• [Given request]:
Render the records from the line with "brown arrow: moved 2 px left, 2 px up" to the line with "brown arrow: rotated", both included, as a numbered list. Skip any blank lines and leave out the pictures.

• [Provided entries]:

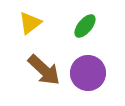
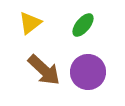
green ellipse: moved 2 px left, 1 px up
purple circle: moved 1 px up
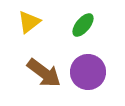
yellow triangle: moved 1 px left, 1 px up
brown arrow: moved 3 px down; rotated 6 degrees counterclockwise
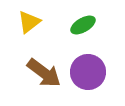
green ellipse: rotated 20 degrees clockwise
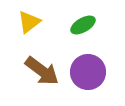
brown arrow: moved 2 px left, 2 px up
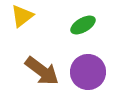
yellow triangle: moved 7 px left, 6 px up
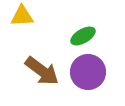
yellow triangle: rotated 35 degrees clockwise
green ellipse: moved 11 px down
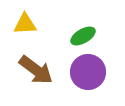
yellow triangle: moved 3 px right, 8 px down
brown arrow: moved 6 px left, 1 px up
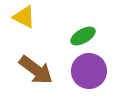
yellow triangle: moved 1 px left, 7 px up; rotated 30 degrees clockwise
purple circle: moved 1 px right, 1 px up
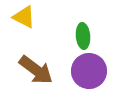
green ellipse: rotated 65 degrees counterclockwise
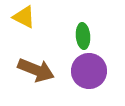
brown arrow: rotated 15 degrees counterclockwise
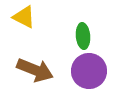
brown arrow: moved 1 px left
==
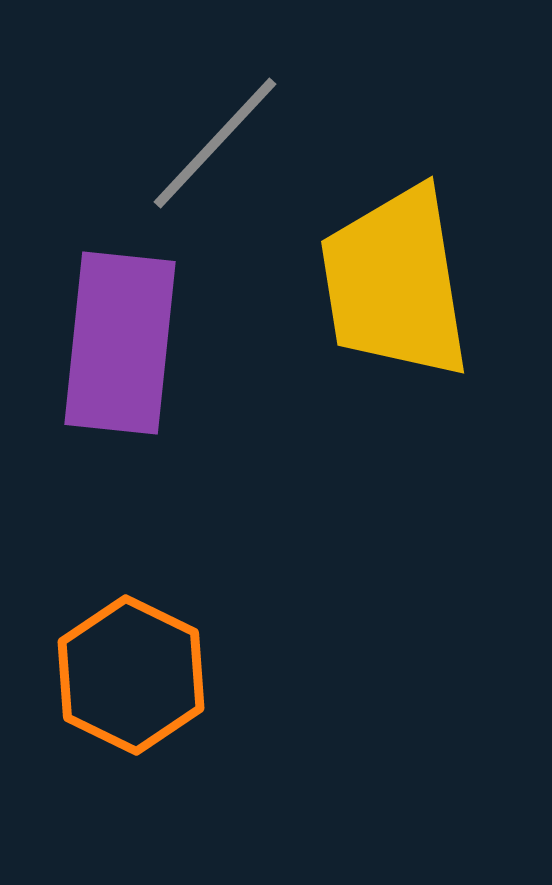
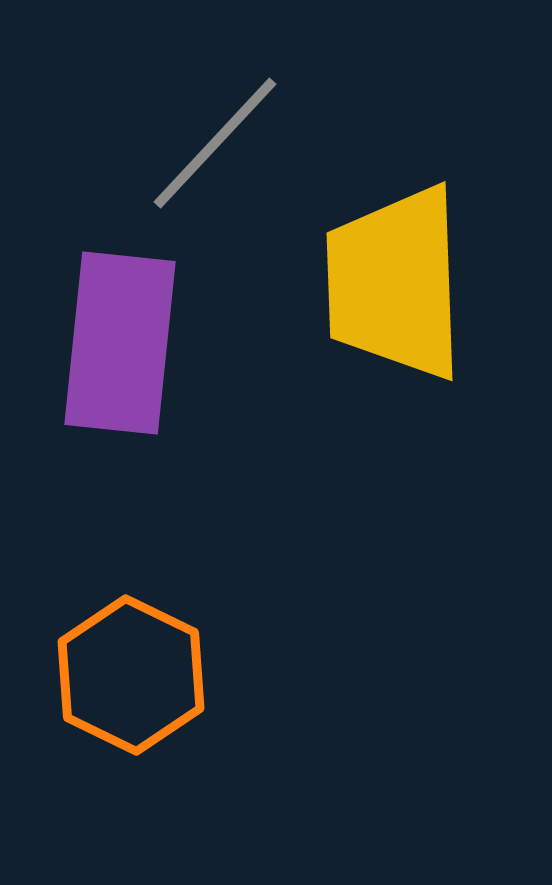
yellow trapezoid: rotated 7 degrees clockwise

• [Complete response]:
1. brown arrow: moved 2 px left, 2 px up
2. yellow triangle: moved 7 px left, 6 px up
3. yellow triangle: rotated 35 degrees clockwise
4. green ellipse: moved 11 px down
5. yellow triangle: moved 3 px right, 8 px down
6. brown arrow: moved 6 px left, 1 px up
7. yellow triangle: moved 1 px left, 7 px up; rotated 30 degrees clockwise
8. purple circle: moved 1 px right, 1 px up
9. green ellipse: rotated 65 degrees counterclockwise
10. brown arrow: rotated 15 degrees counterclockwise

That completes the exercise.